==== Records provided ====

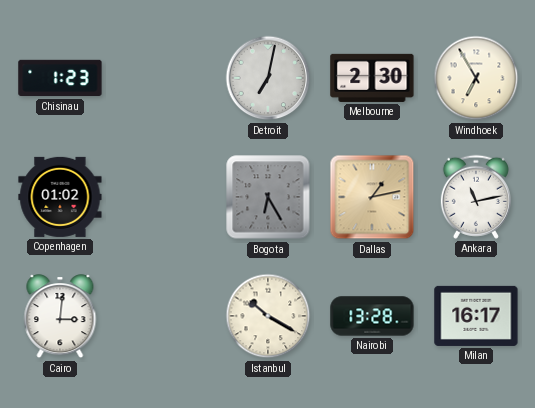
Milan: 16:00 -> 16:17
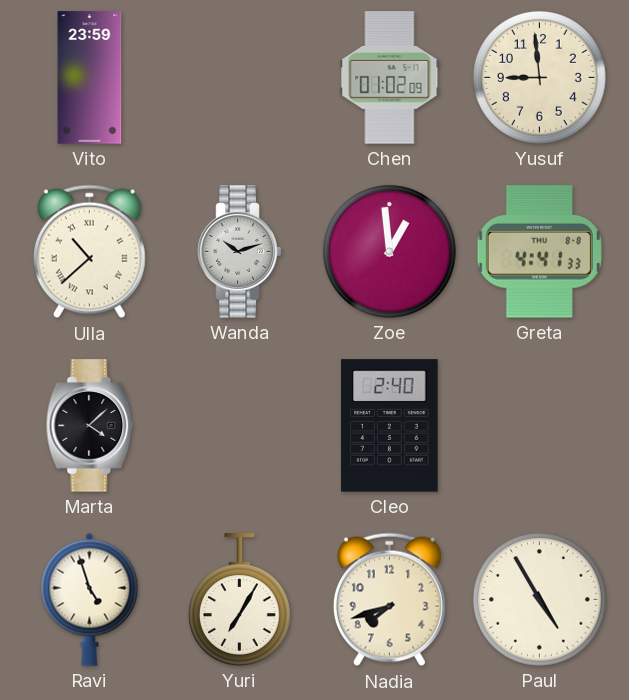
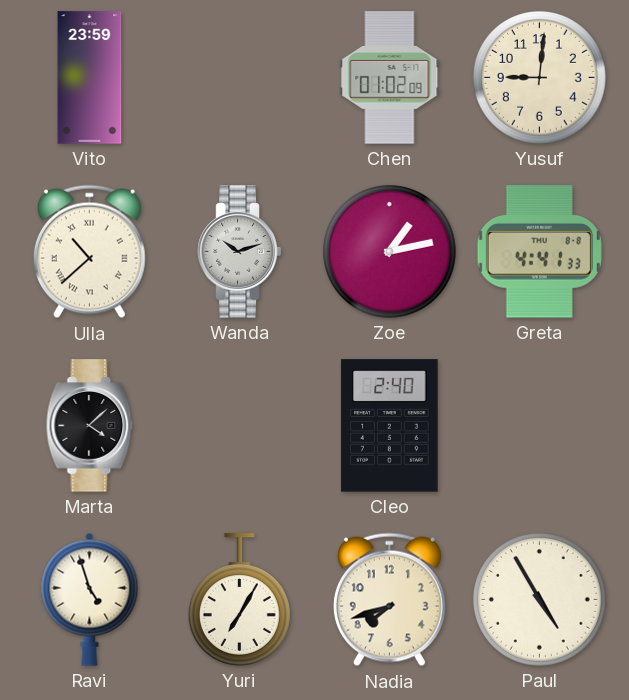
Yusuf: 8:59 -> 9:01
Zoe: 12:59 -> 1:13
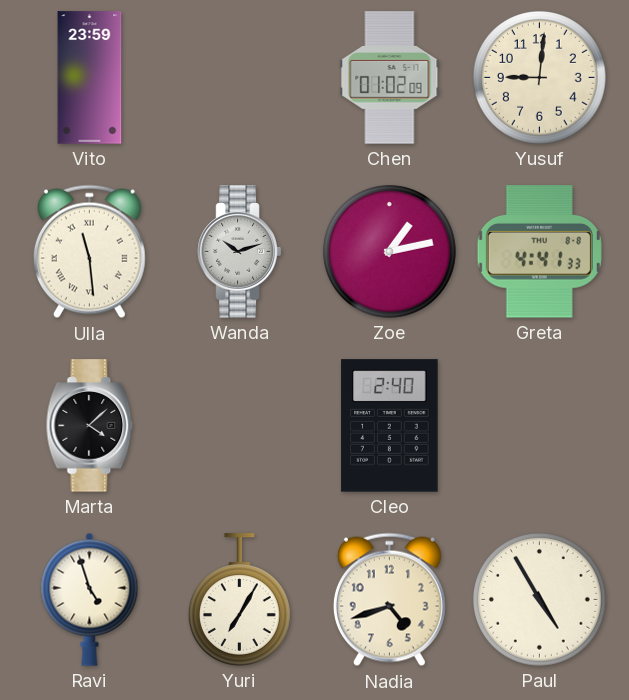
Ulla: 10:38 -> 11:29
Nadia: 7:42 -> 4:42
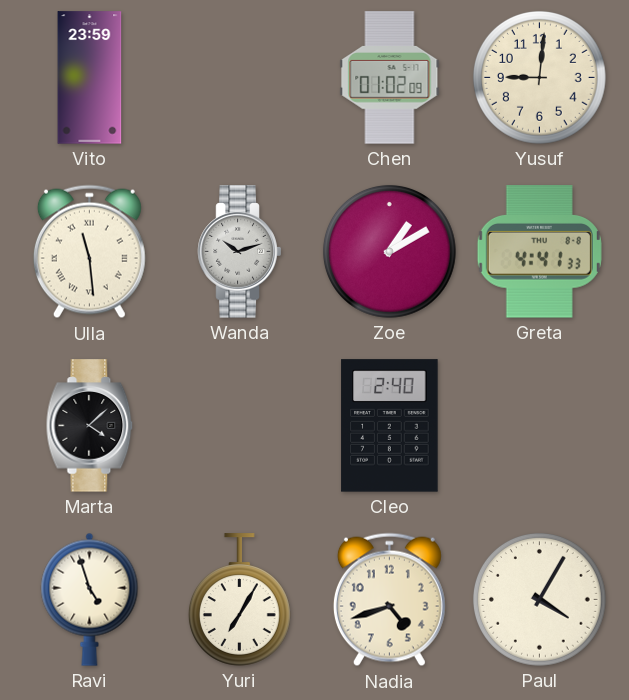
Zoe: 1:13 -> 1:10
Paul: 4:55 -> 4:05
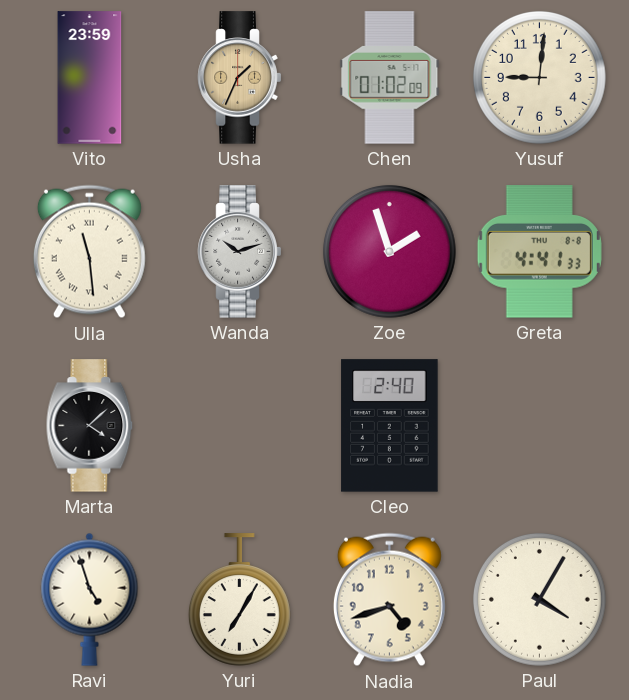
Usha: none -> 1:34
Zoe: 1:10 -> 1:57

====

• _What you have to do_: Retype every line of the rows above without changing anything, leaving out the picture lines.

• _Reply_:
Milan: 16:00 -> 16:17
Yusuf: 8:59 -> 9:01
Zoe: 12:59 -> 1:13
Ulla: 10:38 -> 11:29
Nadia: 7:42 -> 4:42
Zoe: 1:13 -> 1:10
Paul: 4:55 -> 4:05
Usha: none -> 1:34
Zoe: 1:10 -> 1:57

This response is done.